» Assignment
Search term "turquoise": copy each line of the data containing it.

» Information shown

::::

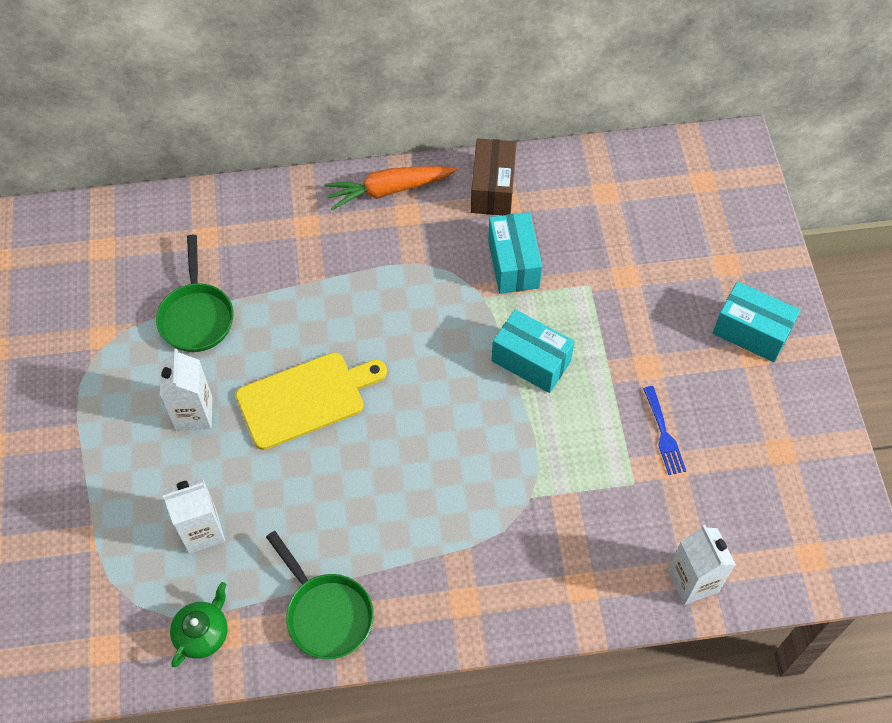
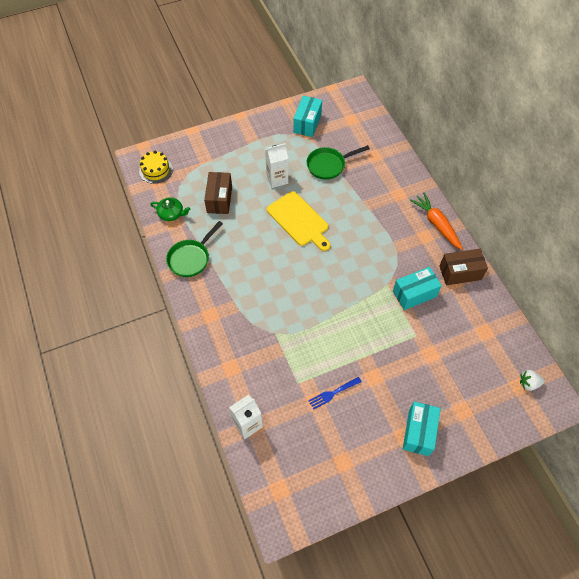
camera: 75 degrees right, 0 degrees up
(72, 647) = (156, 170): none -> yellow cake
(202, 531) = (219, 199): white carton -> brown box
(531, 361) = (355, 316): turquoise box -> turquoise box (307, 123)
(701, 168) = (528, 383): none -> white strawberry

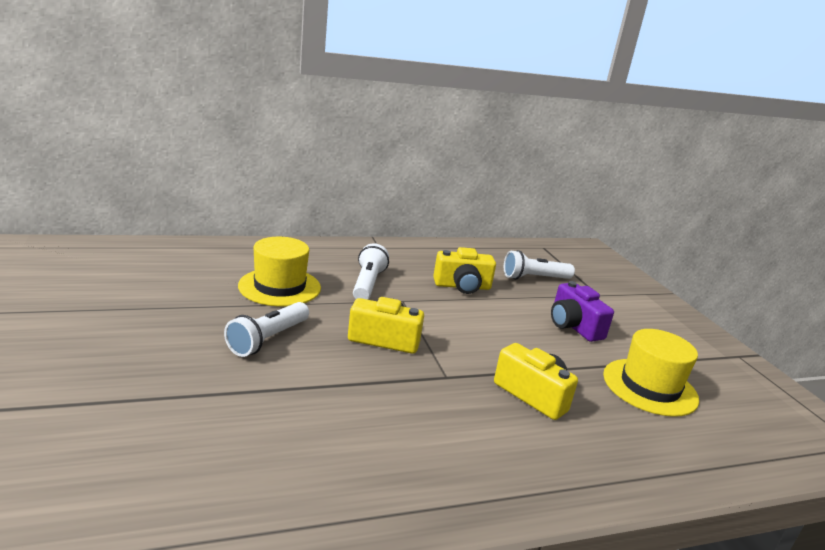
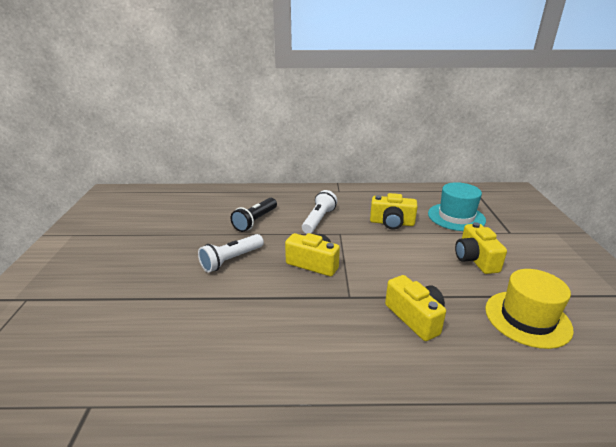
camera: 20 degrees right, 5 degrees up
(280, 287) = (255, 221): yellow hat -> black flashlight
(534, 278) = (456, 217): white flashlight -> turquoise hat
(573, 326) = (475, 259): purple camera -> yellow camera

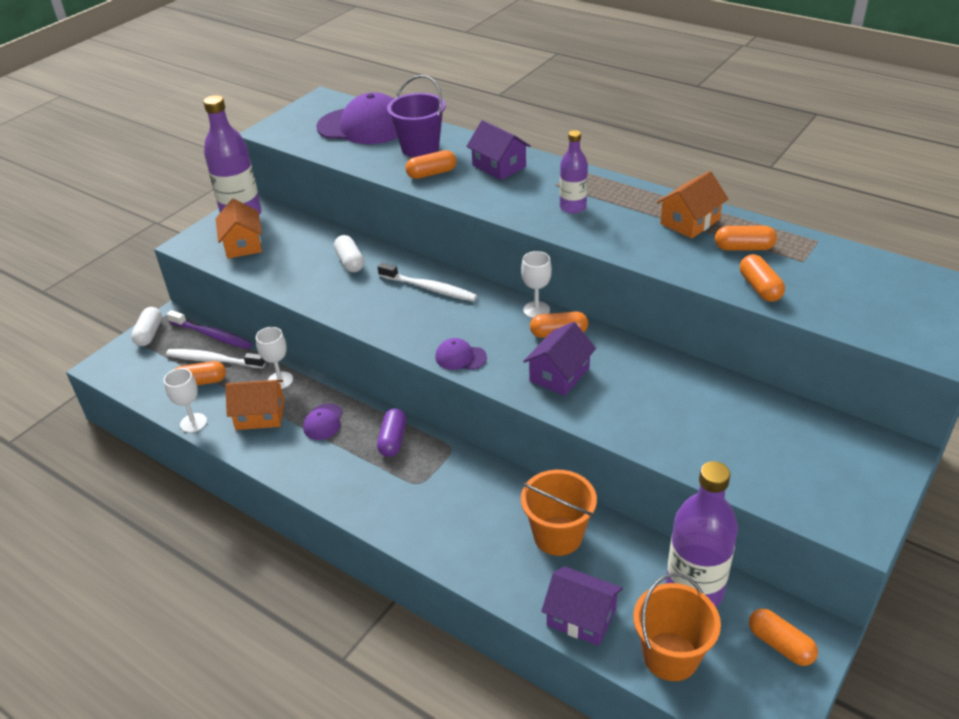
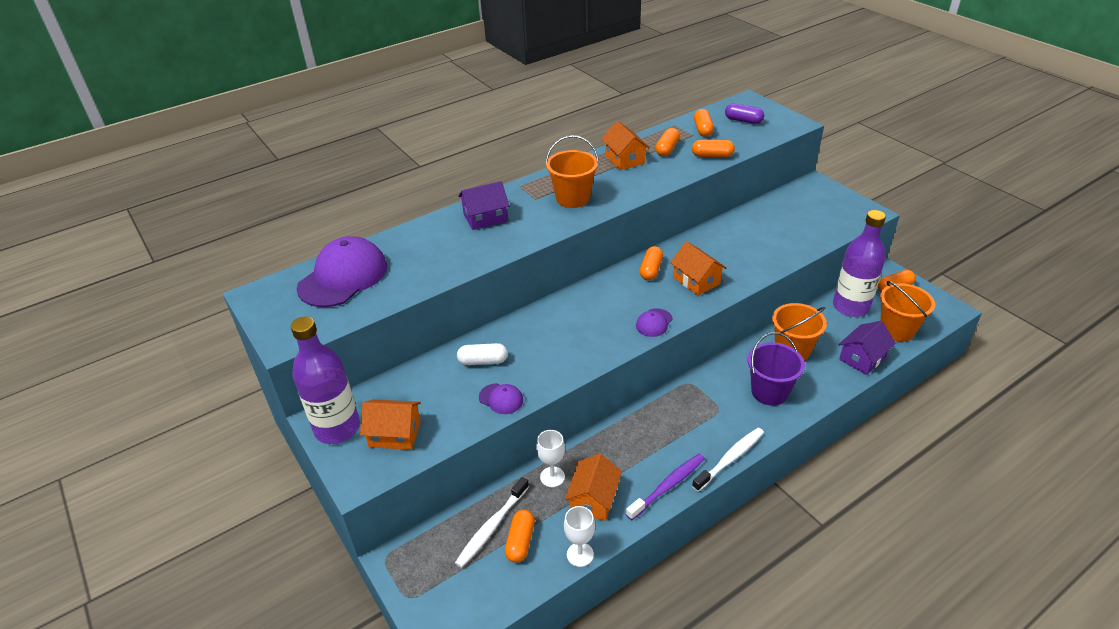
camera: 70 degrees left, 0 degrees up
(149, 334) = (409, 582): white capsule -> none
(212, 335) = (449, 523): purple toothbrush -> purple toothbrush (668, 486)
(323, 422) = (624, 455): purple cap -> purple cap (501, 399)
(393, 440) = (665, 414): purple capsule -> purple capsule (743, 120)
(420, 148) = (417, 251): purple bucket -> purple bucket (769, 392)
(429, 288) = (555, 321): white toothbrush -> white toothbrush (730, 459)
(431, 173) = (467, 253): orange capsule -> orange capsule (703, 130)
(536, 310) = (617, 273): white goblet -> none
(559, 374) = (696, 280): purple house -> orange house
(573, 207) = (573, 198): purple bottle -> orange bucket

::::

» Answer to the exercise
(531, 361) = (355, 316): turquoise box -> turquoise box (307, 123)
(534, 278) = (456, 217): white flashlight -> turquoise hat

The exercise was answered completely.